* [ASSIGNED TASK]
To complete this task, print all the data below exactly but leave out the images.

* [Dataset excerpts]
----------

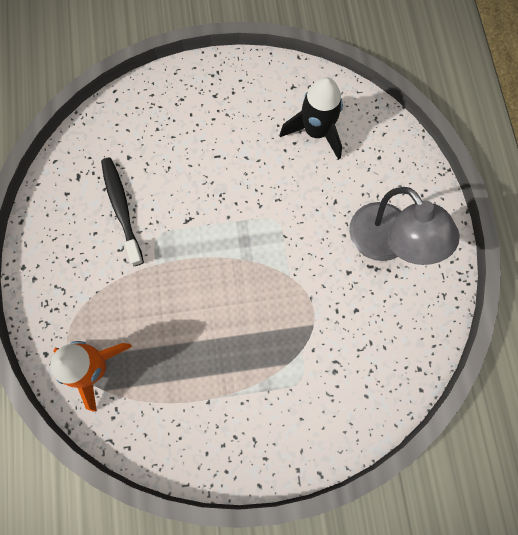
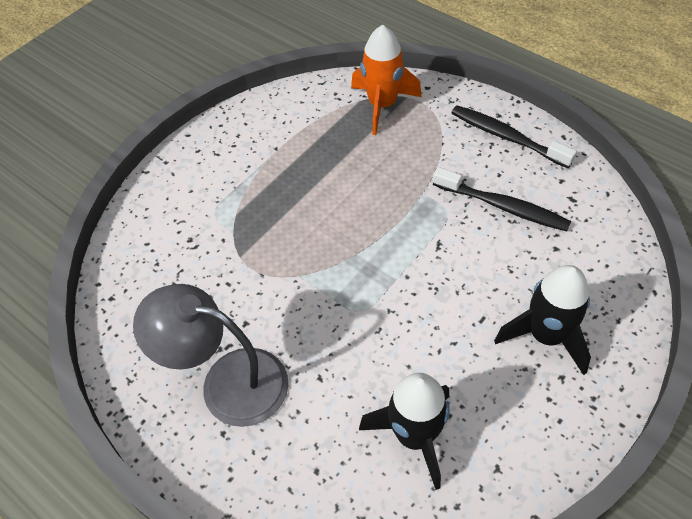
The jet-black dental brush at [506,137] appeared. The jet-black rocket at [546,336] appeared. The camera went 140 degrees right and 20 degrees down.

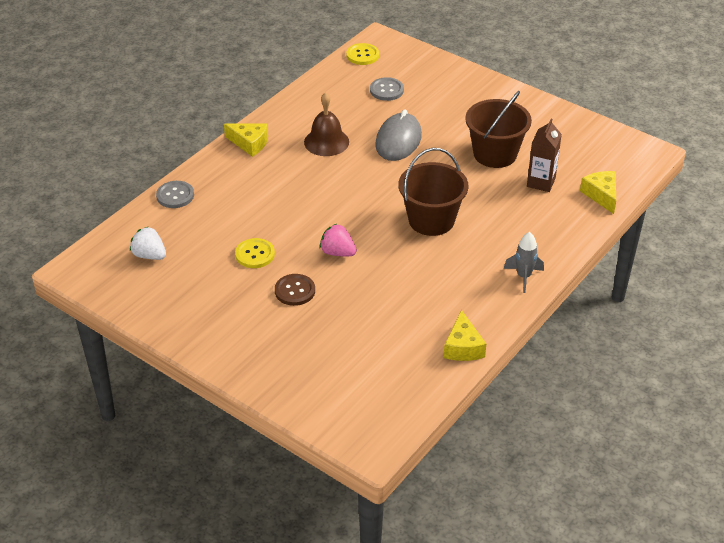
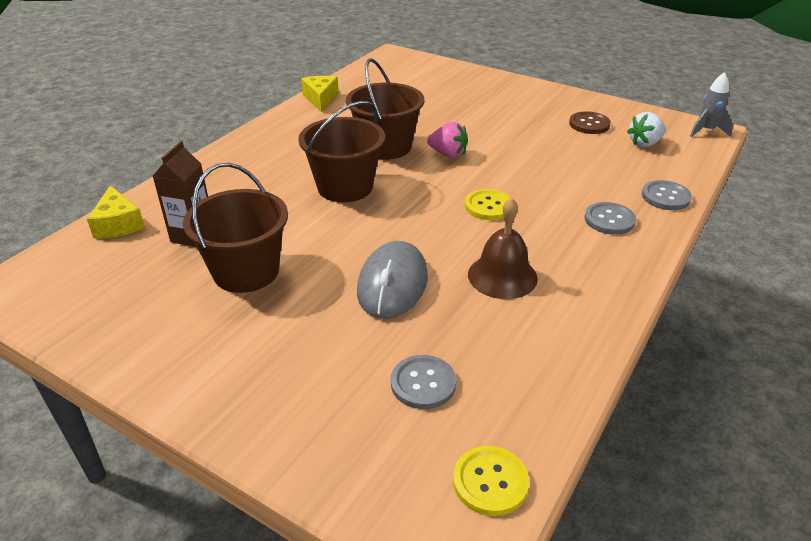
The yellow cheese at [249,143] disappeared. The pure white toy strawberry at [149,255] turned 120 degrees clockwise. The ash-grey rocket moved from [523,277] to [706,131]. The yellow sewing button moved from [255,254] to [488,206]. The russet sewing button moved from [295,291] to [589,124]. The russet pail at [386,147] appeared. The ash-grey sewing button at [609,220] appeared. The camera went 175 degrees right and 5 degrees down.

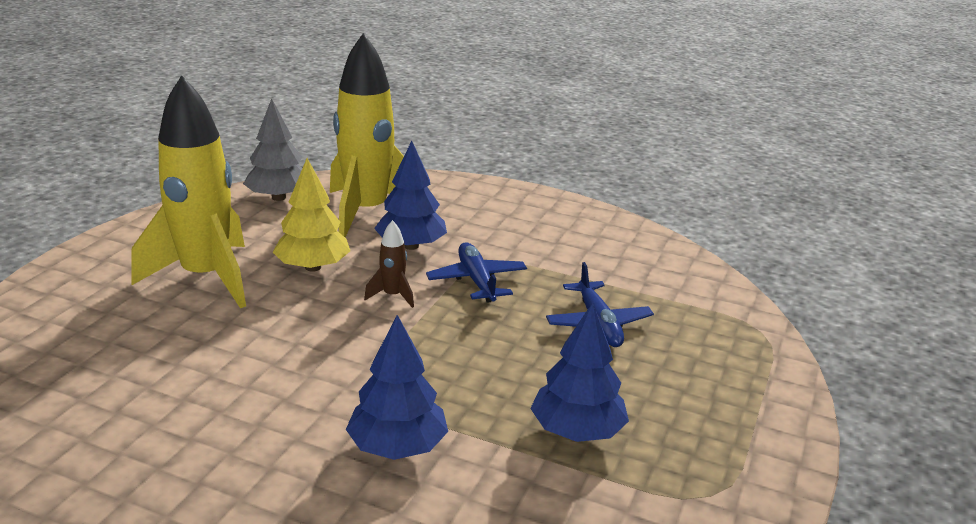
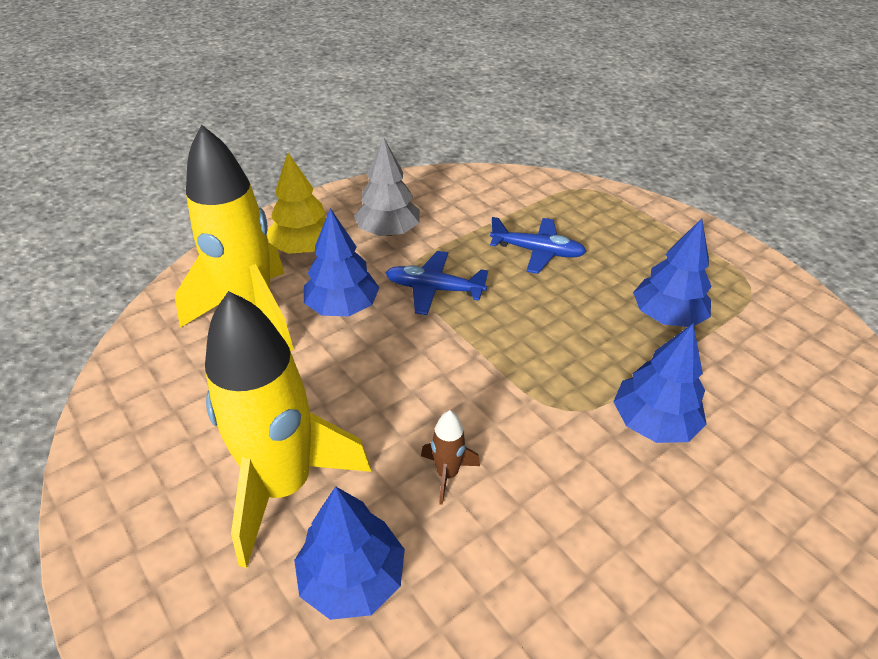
The ash-grey tree moved from [278,197] to [388,231]. The yellow tree moved from [313,267] to [304,248]. The russet rocket moved from [392,296] to [447,474]. The royal blue tree at [352,578] appeared. The camera went 60 degrees left and 15 degrees up.

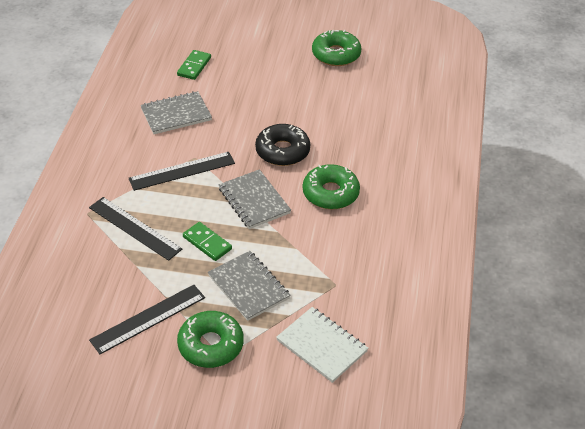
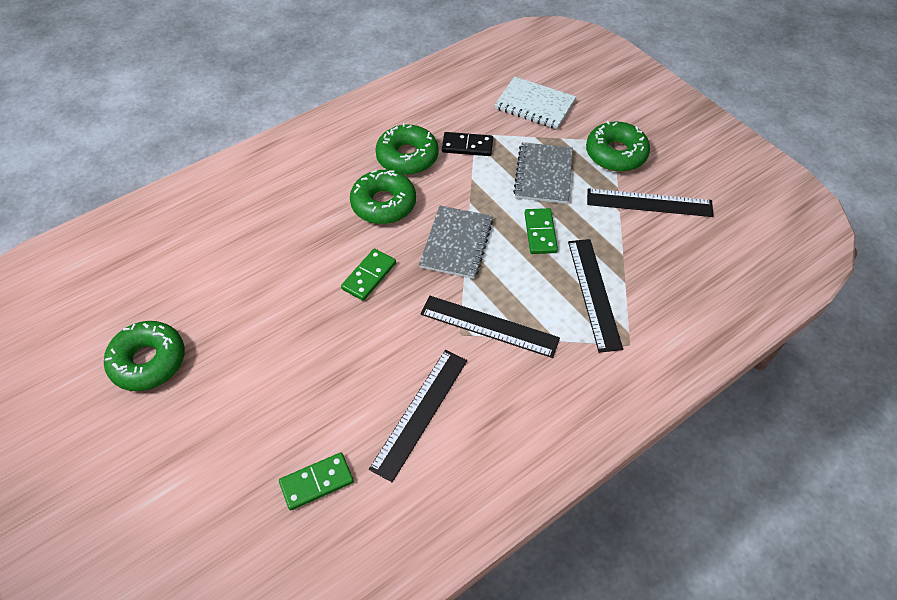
The ash-grey notepad at [176,114] was replaced by the jet-black measuring stick at [420,412]. The jet-black donut at [282,151] was replaced by the green domino piece at [369,276]. The pure white notepad at [322,346] turned 60 degrees counterclockwise. The green donut at [407,157] appeared. The jet-black domino piece at [467,146] appeared. The camera went 135 degrees left and 10 degrees up.

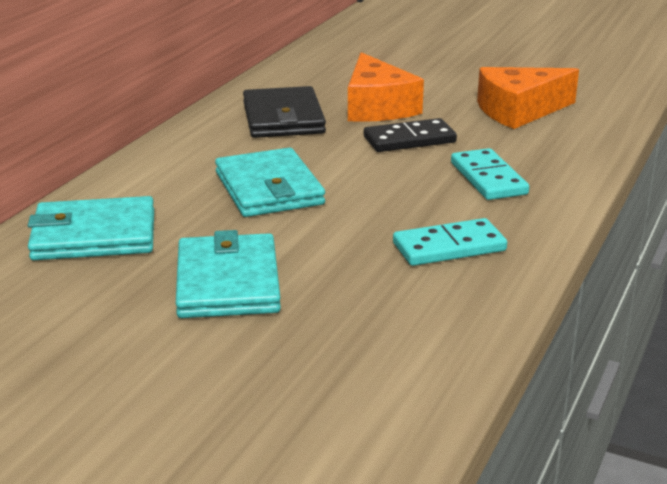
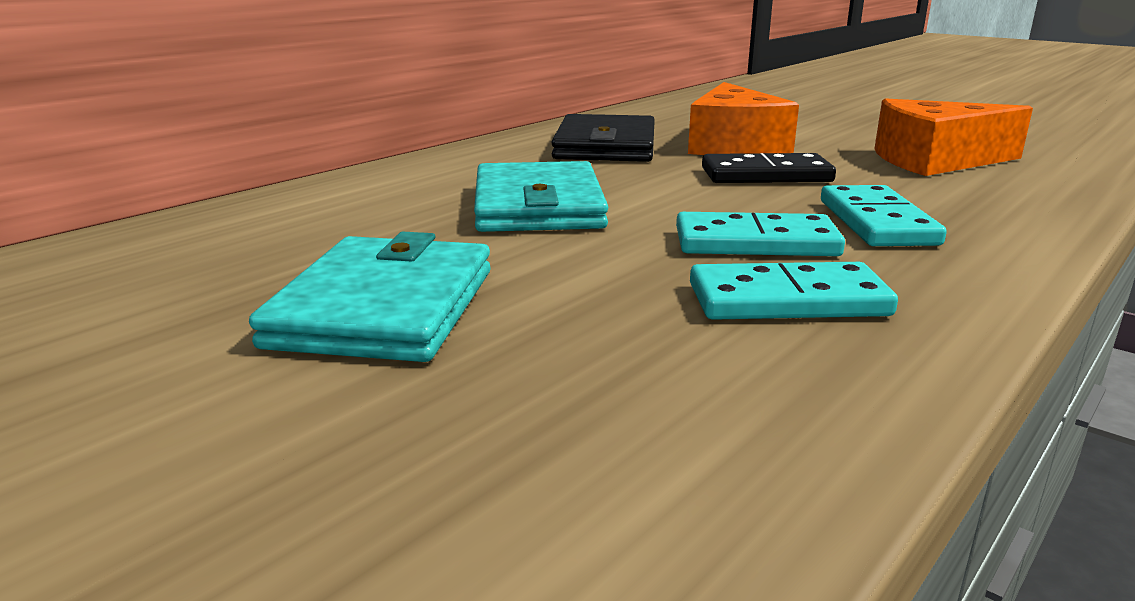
The aqua billfold at [94,235] disappeared. The aqua domino piece at [755,242] appeared. The camera went 15 degrees right and 5 degrees down.

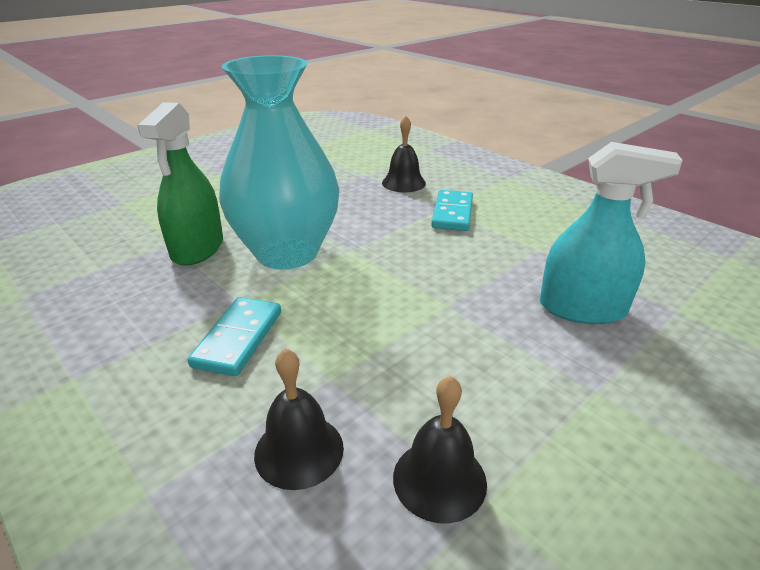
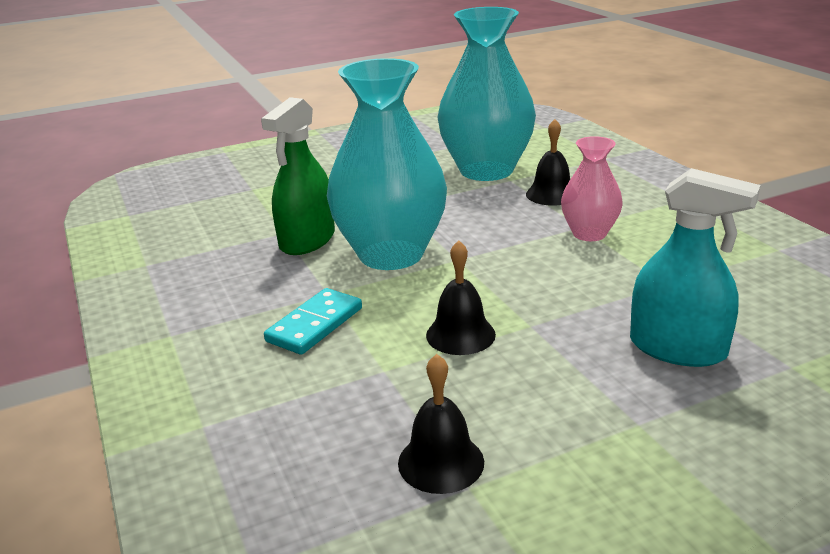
The aqua domino piece at [452,213] was replaced by the pink flower vase at [589,233]. The jet-black school bell moved from [299,450] to [460,334]. The aqua flower vase at [486,170] appeared. The camera went 20 degrees right and 5 degrees down.

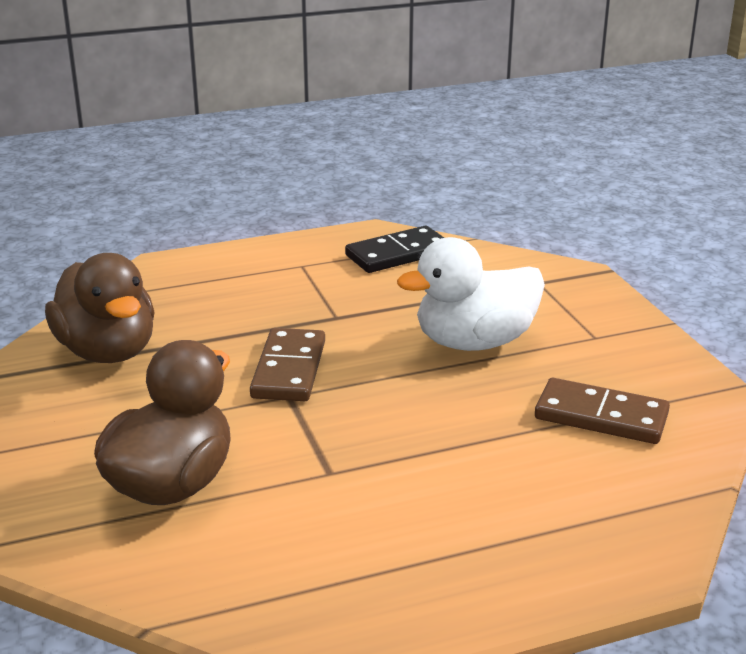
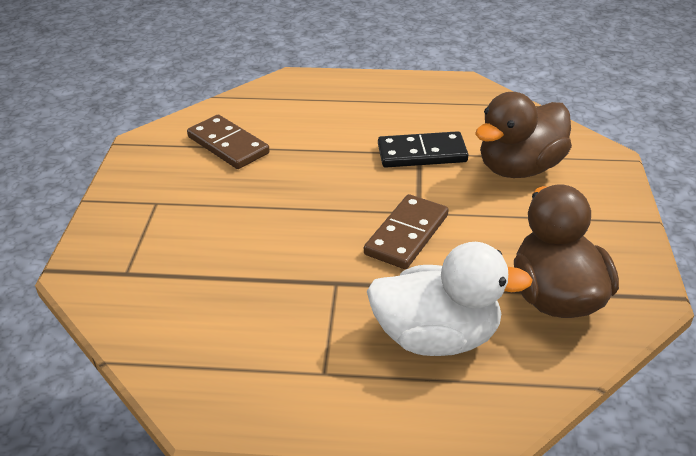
The jet-black domino piece moved from [398,254] to [422,153]. The pure white toy duck moved from [474,342] to [437,337]. The camera went 155 degrees left and 10 degrees up.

----------

* [FINAL ANSWER]
The jet-black dental brush at [506,137] appeared. The jet-black rocket at [546,336] appeared. The camera went 140 degrees right and 20 degrees down.

The yellow cheese at [249,143] disappeared. The pure white toy strawberry at [149,255] turned 120 degrees clockwise. The ash-grey rocket moved from [523,277] to [706,131]. The yellow sewing button moved from [255,254] to [488,206]. The russet sewing button moved from [295,291] to [589,124]. The russet pail at [386,147] appeared. The ash-grey sewing button at [609,220] appeared. The camera went 175 degrees right and 5 degrees down.

The ash-grey tree moved from [278,197] to [388,231]. The yellow tree moved from [313,267] to [304,248]. The russet rocket moved from [392,296] to [447,474]. The royal blue tree at [352,578] appeared. The camera went 60 degrees left and 15 degrees up.

The ash-grey notepad at [176,114] was replaced by the jet-black measuring stick at [420,412]. The jet-black donut at [282,151] was replaced by the green domino piece at [369,276]. The pure white notepad at [322,346] turned 60 degrees counterclockwise. The green donut at [407,157] appeared. The jet-black domino piece at [467,146] appeared. The camera went 135 degrees left and 10 degrees up.

The aqua billfold at [94,235] disappeared. The aqua domino piece at [755,242] appeared. The camera went 15 degrees right and 5 degrees down.

The aqua domino piece at [452,213] was replaced by the pink flower vase at [589,233]. The jet-black school bell moved from [299,450] to [460,334]. The aqua flower vase at [486,170] appeared. The camera went 20 degrees right and 5 degrees down.

The jet-black domino piece moved from [398,254] to [422,153]. The pure white toy duck moved from [474,342] to [437,337]. The camera went 155 degrees left and 10 degrees up.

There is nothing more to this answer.